▶ [Stored data]:

▼

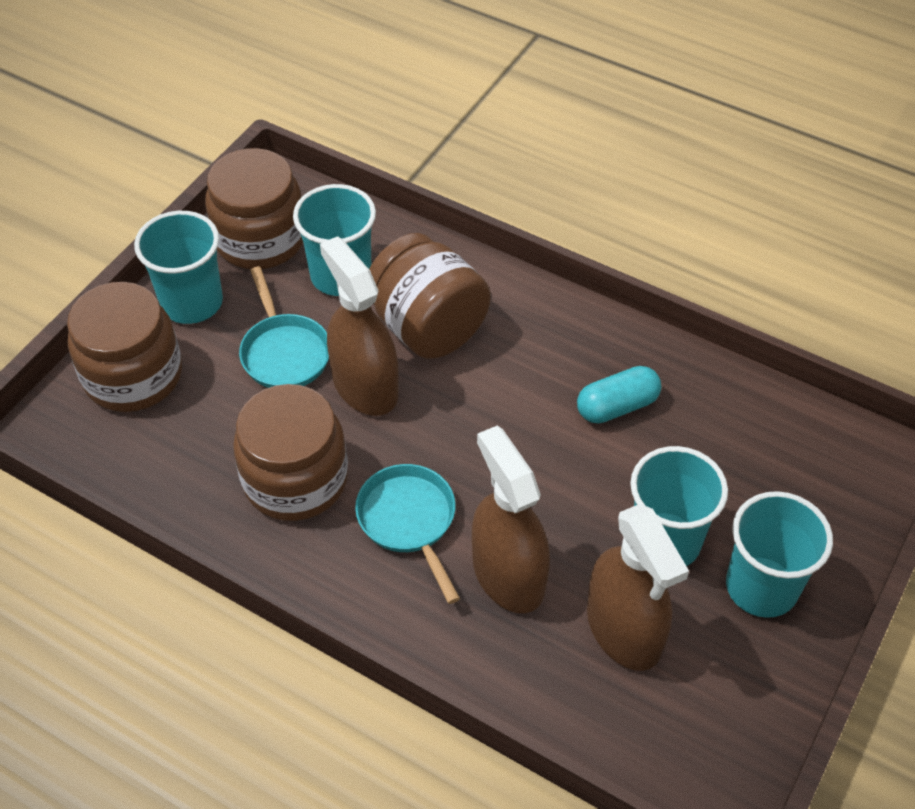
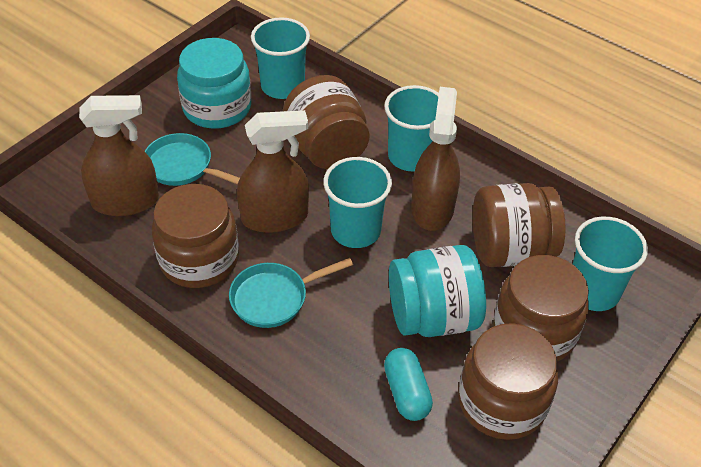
brown jar: 4 -> 5
turquoise jar: 0 -> 2

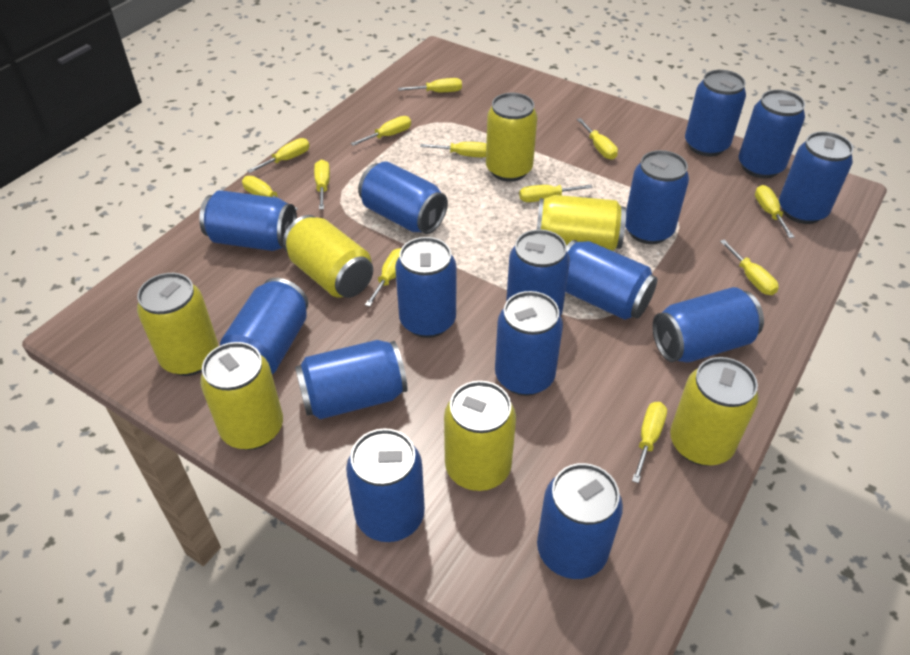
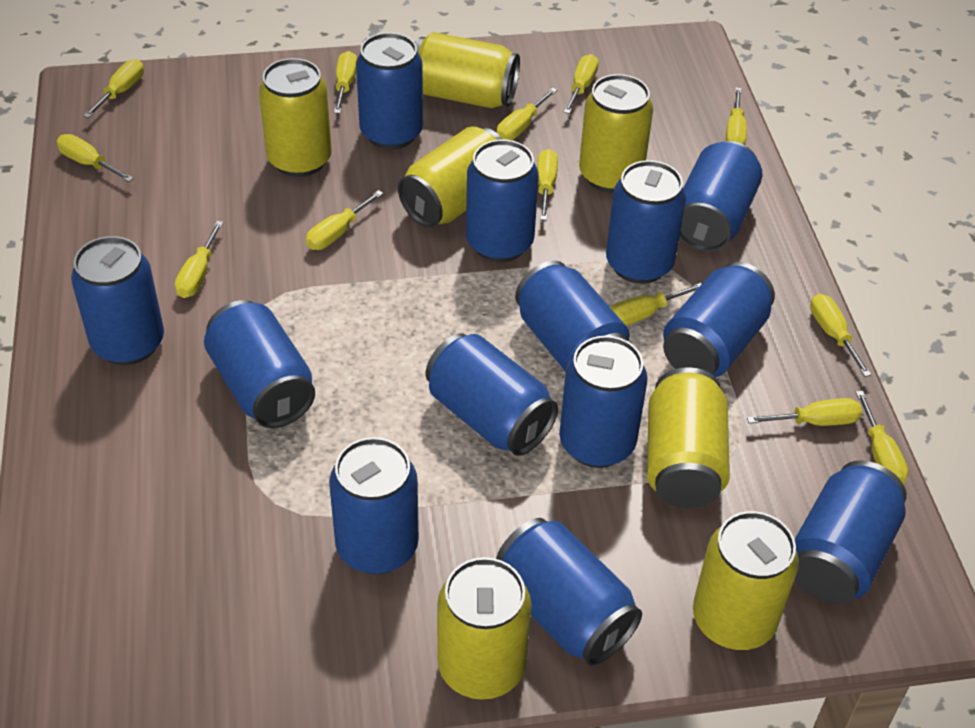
blue can: 15 -> 13
yellow screwdriver: 12 -> 13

▲

▶ [Task objective]: Word for word, repeat the lines of data above, omitting every picture.

▶ [Solution to the problem]:
brown jar: 4 -> 5
turquoise jar: 0 -> 2

blue can: 15 -> 13
yellow screwdriver: 12 -> 13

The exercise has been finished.